- _Records for this exercise_
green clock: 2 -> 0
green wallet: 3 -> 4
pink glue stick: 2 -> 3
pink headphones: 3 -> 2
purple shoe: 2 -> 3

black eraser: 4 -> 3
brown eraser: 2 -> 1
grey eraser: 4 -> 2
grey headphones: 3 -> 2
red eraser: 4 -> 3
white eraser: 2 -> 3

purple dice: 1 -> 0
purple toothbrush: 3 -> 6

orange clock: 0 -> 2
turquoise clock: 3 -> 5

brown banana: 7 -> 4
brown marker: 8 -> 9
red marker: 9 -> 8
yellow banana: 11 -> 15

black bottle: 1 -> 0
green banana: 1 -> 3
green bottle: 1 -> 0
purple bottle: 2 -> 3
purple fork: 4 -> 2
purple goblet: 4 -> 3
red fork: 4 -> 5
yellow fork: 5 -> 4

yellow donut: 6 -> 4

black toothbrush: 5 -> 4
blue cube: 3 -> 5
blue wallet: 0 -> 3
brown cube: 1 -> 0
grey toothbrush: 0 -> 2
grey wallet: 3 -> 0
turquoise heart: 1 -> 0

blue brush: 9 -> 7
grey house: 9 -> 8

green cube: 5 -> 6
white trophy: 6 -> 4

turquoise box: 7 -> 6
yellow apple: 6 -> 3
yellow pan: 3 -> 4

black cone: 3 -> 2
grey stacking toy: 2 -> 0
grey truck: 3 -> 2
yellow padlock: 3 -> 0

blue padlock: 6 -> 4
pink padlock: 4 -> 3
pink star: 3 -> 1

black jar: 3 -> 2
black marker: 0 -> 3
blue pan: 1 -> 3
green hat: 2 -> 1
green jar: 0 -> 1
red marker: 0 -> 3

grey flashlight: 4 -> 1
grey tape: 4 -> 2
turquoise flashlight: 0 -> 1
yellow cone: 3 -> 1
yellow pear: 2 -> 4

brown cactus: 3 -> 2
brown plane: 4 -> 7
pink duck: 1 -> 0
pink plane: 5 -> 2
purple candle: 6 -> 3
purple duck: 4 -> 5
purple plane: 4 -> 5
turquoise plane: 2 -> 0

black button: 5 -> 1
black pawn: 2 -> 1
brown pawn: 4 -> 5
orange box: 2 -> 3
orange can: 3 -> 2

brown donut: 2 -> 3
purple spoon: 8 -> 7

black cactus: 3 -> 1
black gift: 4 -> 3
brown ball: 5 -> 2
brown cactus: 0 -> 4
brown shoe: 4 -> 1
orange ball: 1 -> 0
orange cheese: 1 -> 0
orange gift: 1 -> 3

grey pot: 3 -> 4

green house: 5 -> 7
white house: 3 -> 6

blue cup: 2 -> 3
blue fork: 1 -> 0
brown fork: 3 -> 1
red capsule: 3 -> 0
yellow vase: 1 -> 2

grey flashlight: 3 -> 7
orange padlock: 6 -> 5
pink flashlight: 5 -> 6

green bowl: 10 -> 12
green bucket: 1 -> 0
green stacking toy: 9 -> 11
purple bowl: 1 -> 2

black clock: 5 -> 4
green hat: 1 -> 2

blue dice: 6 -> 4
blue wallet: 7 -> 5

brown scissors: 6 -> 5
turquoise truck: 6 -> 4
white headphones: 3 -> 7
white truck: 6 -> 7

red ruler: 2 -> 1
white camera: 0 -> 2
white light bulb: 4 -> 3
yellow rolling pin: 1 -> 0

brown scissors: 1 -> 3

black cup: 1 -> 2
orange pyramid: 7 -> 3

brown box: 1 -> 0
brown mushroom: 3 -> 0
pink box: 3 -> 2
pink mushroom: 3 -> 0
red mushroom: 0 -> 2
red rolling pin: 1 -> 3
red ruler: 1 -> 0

- _Work order_
Which lines above contain the word "turquoise"? Copy each of them.

- _Answer to this exercise_
turquoise clock: 3 -> 5
turquoise heart: 1 -> 0
turquoise box: 7 -> 6
turquoise flashlight: 0 -> 1
turquoise plane: 2 -> 0
turquoise truck: 6 -> 4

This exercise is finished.